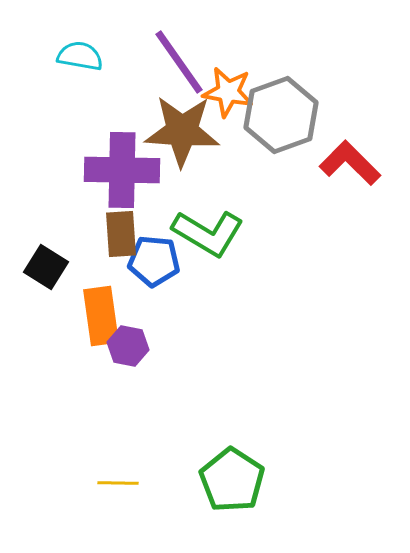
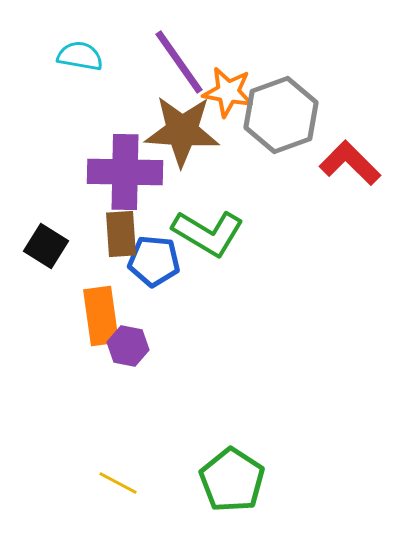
purple cross: moved 3 px right, 2 px down
black square: moved 21 px up
yellow line: rotated 27 degrees clockwise
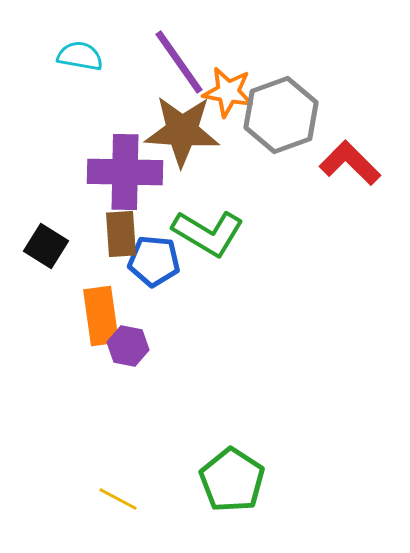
yellow line: moved 16 px down
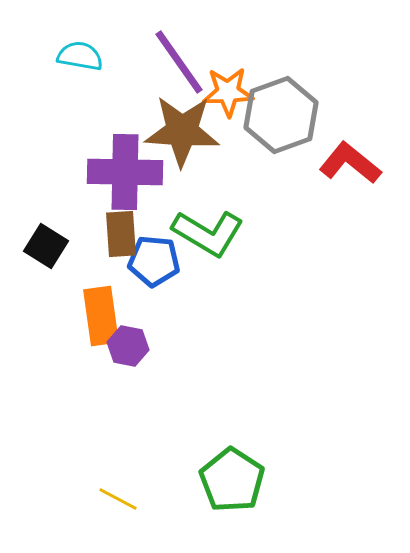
orange star: rotated 12 degrees counterclockwise
red L-shape: rotated 6 degrees counterclockwise
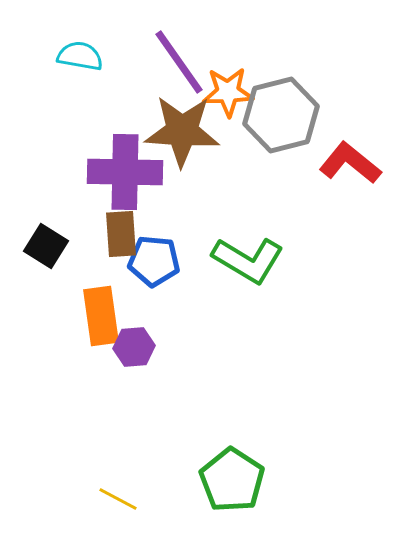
gray hexagon: rotated 6 degrees clockwise
green L-shape: moved 40 px right, 27 px down
purple hexagon: moved 6 px right, 1 px down; rotated 15 degrees counterclockwise
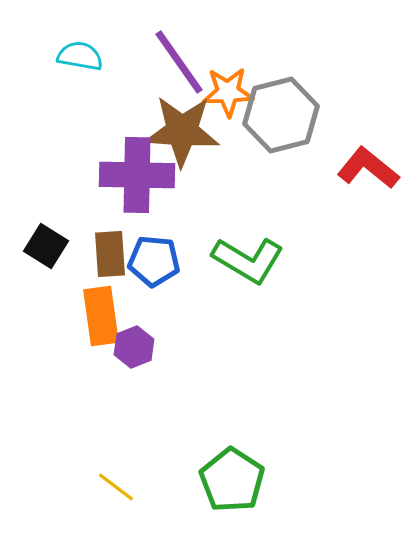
red L-shape: moved 18 px right, 5 px down
purple cross: moved 12 px right, 3 px down
brown rectangle: moved 11 px left, 20 px down
purple hexagon: rotated 18 degrees counterclockwise
yellow line: moved 2 px left, 12 px up; rotated 9 degrees clockwise
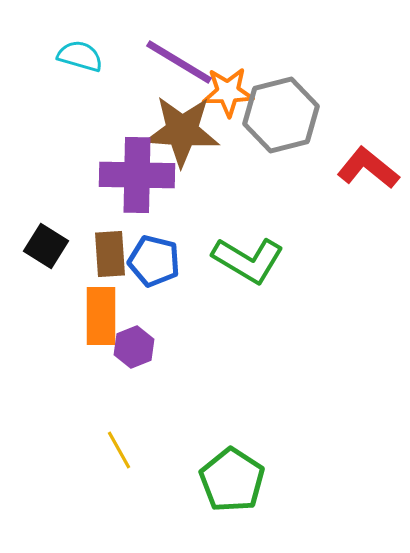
cyan semicircle: rotated 6 degrees clockwise
purple line: rotated 24 degrees counterclockwise
blue pentagon: rotated 9 degrees clockwise
orange rectangle: rotated 8 degrees clockwise
yellow line: moved 3 px right, 37 px up; rotated 24 degrees clockwise
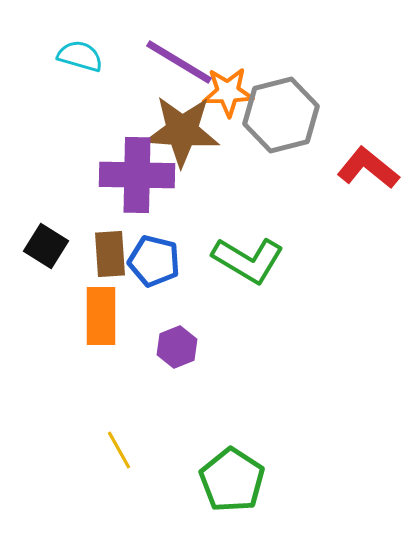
purple hexagon: moved 43 px right
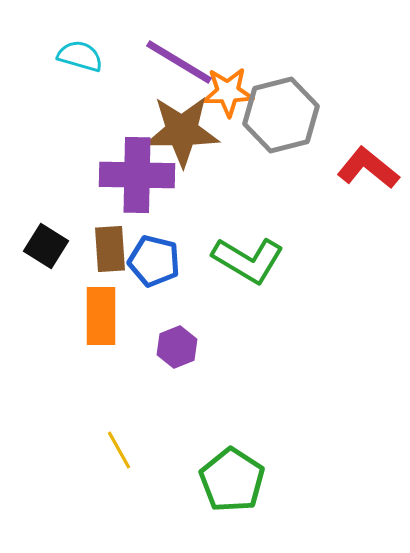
brown star: rotated 4 degrees counterclockwise
brown rectangle: moved 5 px up
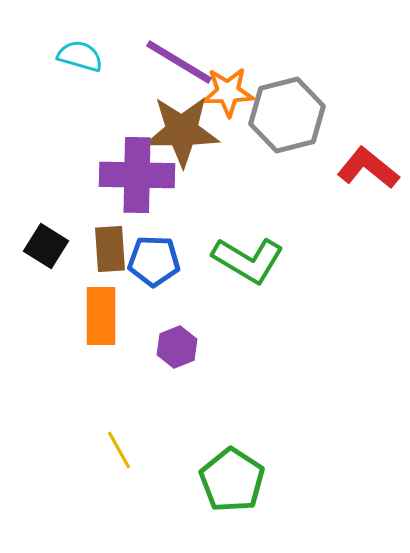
gray hexagon: moved 6 px right
blue pentagon: rotated 12 degrees counterclockwise
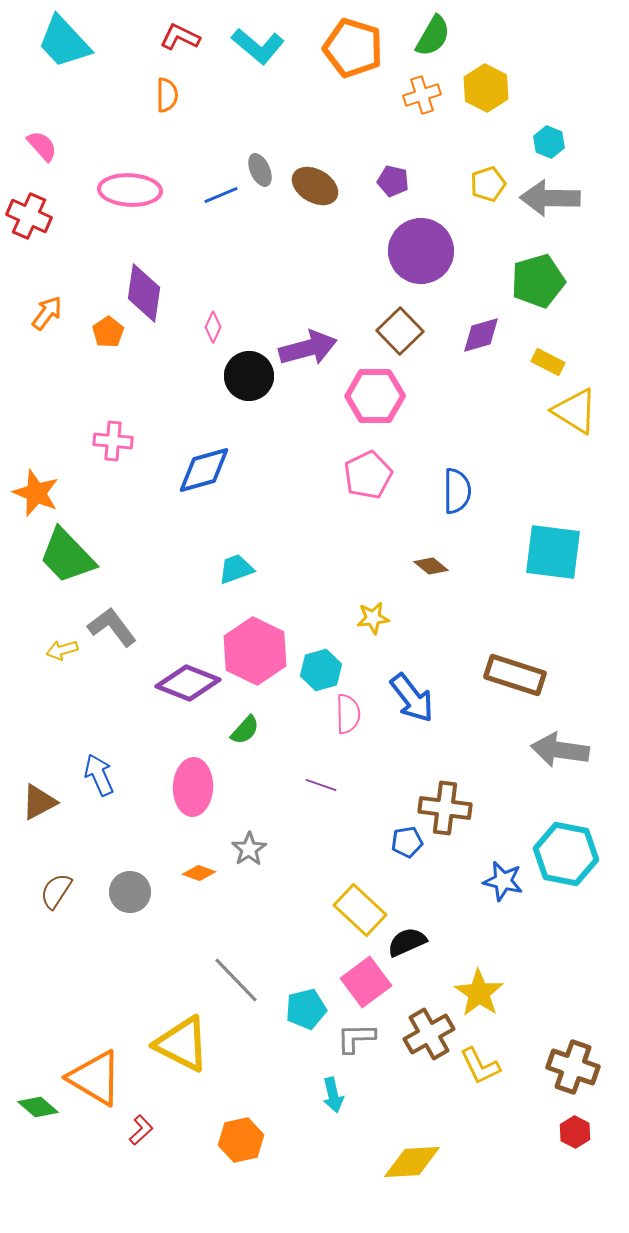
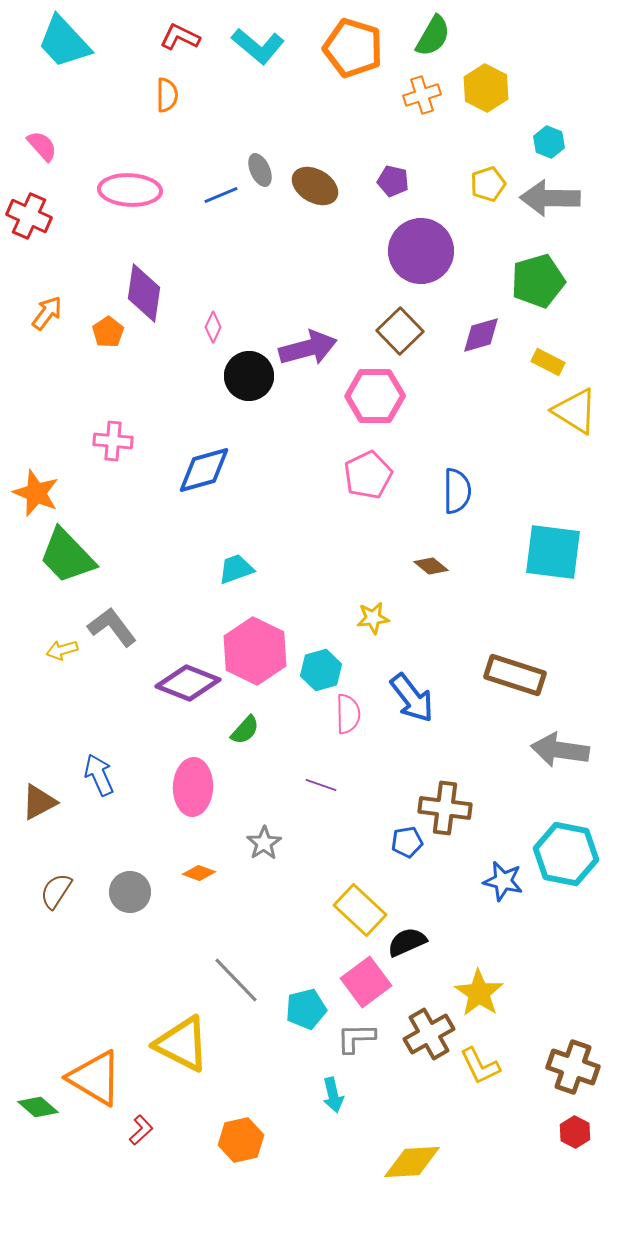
gray star at (249, 849): moved 15 px right, 6 px up
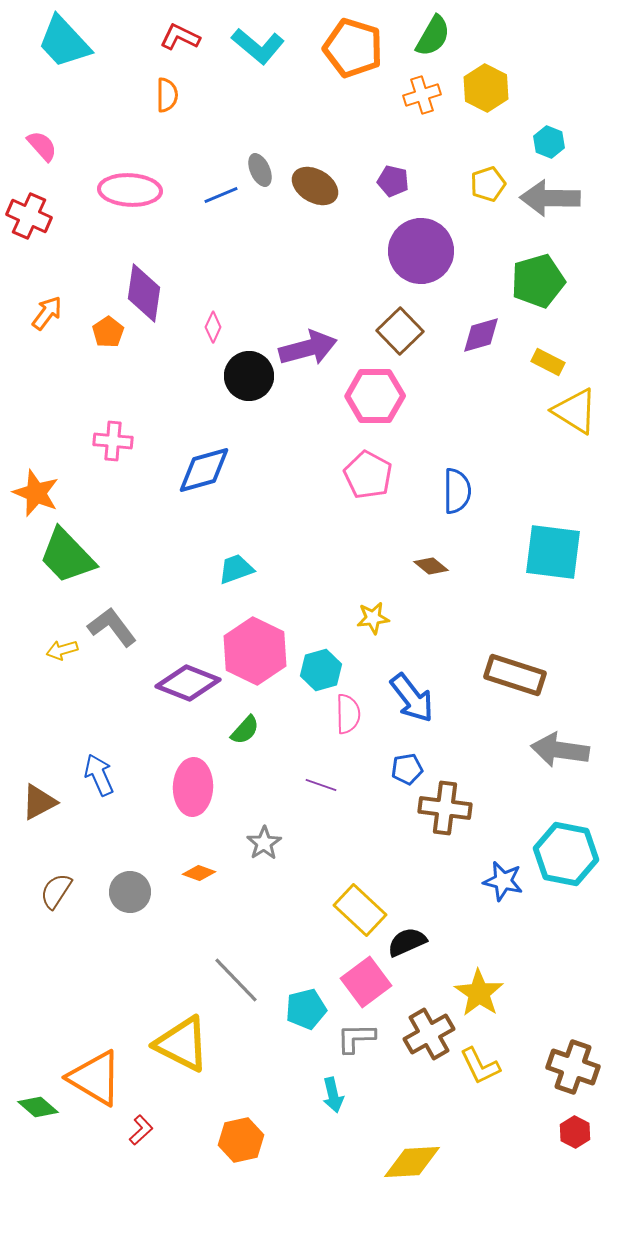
pink pentagon at (368, 475): rotated 18 degrees counterclockwise
blue pentagon at (407, 842): moved 73 px up
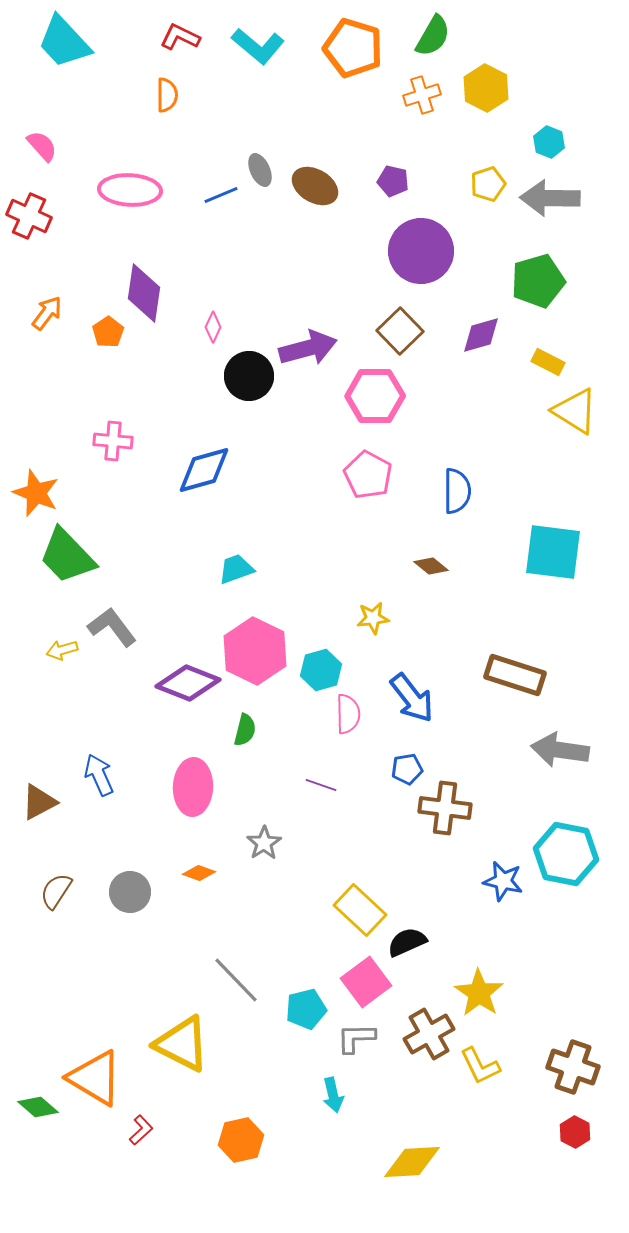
green semicircle at (245, 730): rotated 28 degrees counterclockwise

_ _ _

▶ **DIRECTIVE**
Please recast all the items above as a JSON list of strings, one string per line, skipping any blank lines. Leave the picture lines out of the answer.

▶ **REPLY TO THE TASK**
[
  "purple cross: moved 3 px right, 2 px down",
  "black square: moved 21 px up",
  "yellow line: rotated 27 degrees clockwise",
  "yellow line: moved 16 px down",
  "orange star: rotated 12 degrees counterclockwise",
  "red L-shape: rotated 6 degrees counterclockwise",
  "gray hexagon: rotated 6 degrees clockwise",
  "green L-shape: moved 40 px right, 27 px down",
  "purple hexagon: moved 6 px right, 1 px down; rotated 15 degrees counterclockwise",
  "red L-shape: moved 18 px right, 5 px down",
  "purple cross: moved 12 px right, 3 px down",
  "brown rectangle: moved 11 px left, 20 px down",
  "purple hexagon: rotated 18 degrees counterclockwise",
  "yellow line: moved 2 px left, 12 px up; rotated 9 degrees clockwise",
  "cyan semicircle: rotated 6 degrees clockwise",
  "purple line: rotated 24 degrees counterclockwise",
  "blue pentagon: rotated 9 degrees clockwise",
  "orange rectangle: rotated 8 degrees clockwise",
  "yellow line: moved 3 px right, 37 px up; rotated 24 degrees clockwise",
  "purple hexagon: moved 43 px right",
  "brown star: rotated 4 degrees counterclockwise",
  "brown rectangle: moved 5 px up",
  "gray hexagon: moved 6 px right",
  "blue pentagon: rotated 12 degrees counterclockwise",
  "gray star at (249, 849): moved 15 px right, 6 px up",
  "pink pentagon at (368, 475): rotated 18 degrees counterclockwise",
  "blue pentagon at (407, 842): moved 73 px up",
  "green semicircle at (245, 730): rotated 28 degrees counterclockwise"
]